Task requirements:
Only certain lines below are wanted: those starting at the line containing "U116: OR (in" and ending at the line containing "U130: AND (in", both included, each retyped exactly.

[Change detection outputs]
+ + + + +

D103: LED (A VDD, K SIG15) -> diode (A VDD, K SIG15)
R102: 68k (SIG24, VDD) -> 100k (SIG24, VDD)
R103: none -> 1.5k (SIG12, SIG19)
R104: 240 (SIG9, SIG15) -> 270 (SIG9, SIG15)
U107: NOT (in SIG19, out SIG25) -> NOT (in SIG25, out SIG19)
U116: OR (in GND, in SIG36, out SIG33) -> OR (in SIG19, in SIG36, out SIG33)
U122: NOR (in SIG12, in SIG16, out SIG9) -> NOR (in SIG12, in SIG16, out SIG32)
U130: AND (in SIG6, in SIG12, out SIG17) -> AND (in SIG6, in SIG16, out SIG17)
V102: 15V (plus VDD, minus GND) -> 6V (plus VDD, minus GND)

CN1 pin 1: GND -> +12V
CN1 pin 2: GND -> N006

+ + + + +

Expected answer:
U116: OR (in GND, in SIG36, out SIG33) -> OR (in SIG19, in SIG36, out SIG33)
U122: NOR (in SIG12, in SIG16, out SIG9) -> NOR (in SIG12, in SIG16, out SIG32)
U130: AND (in SIG6, in SIG12, out SIG17) -> AND (in SIG6, in SIG16, out SIG17)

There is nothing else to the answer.